■ Assignment
For the listing below, the answer is an exact retyping of the lines from the one with "gray trapezoid: (208, 269)" through the one with "green ellipse: (139, 127)", both included, without pictures.

■ Material for this exercise
=-=-=-=-=

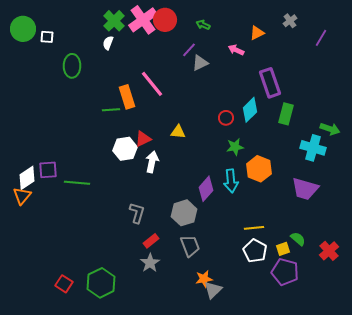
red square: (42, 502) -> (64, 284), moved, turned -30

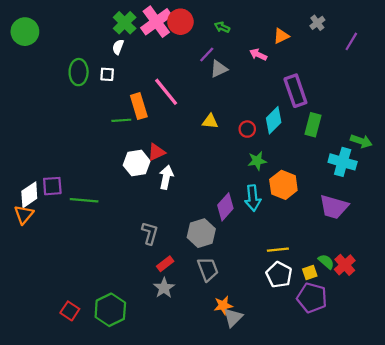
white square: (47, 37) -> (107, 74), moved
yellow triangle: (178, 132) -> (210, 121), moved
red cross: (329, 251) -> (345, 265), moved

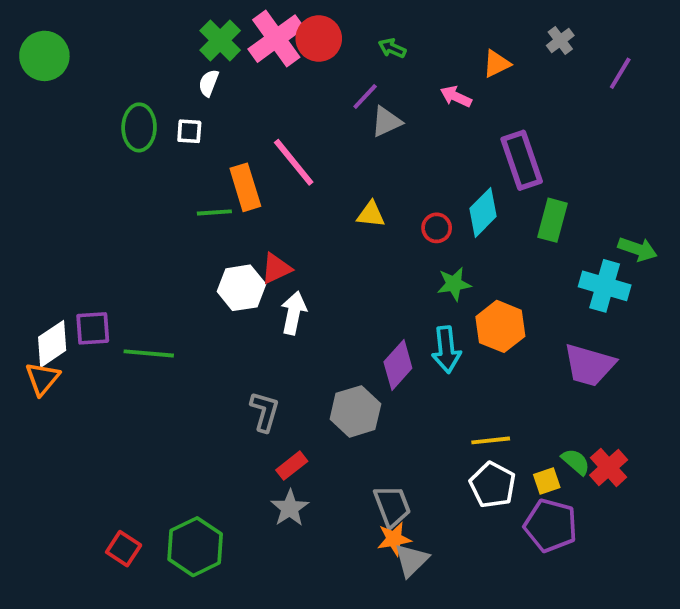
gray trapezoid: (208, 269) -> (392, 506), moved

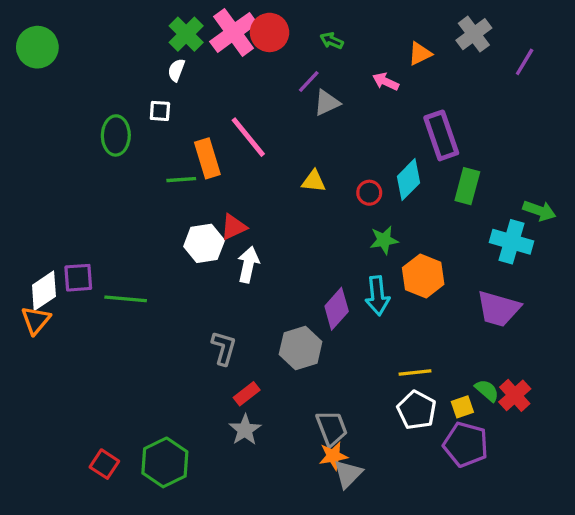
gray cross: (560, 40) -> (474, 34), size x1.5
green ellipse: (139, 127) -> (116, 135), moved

=-=-=-=-=

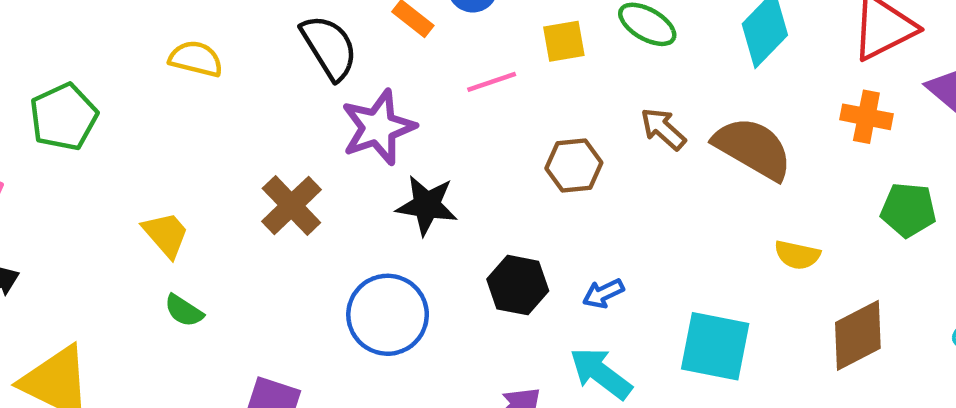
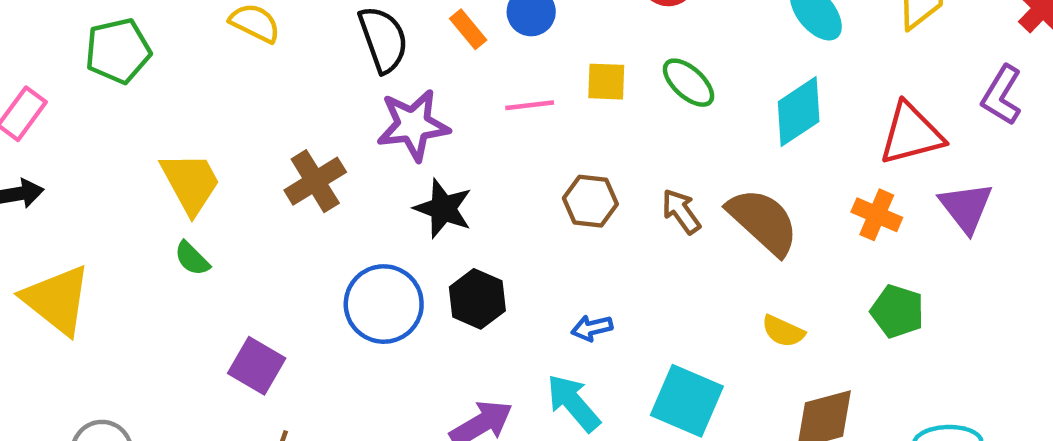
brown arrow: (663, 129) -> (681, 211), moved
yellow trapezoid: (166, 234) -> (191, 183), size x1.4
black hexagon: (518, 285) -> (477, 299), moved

=-=-=-=-=

■ Your solution
gray trapezoid: (208, 269) -> (392, 506), moved

gray cross: (560, 40) -> (474, 34), size x1.5
green ellipse: (139, 127) -> (116, 135), moved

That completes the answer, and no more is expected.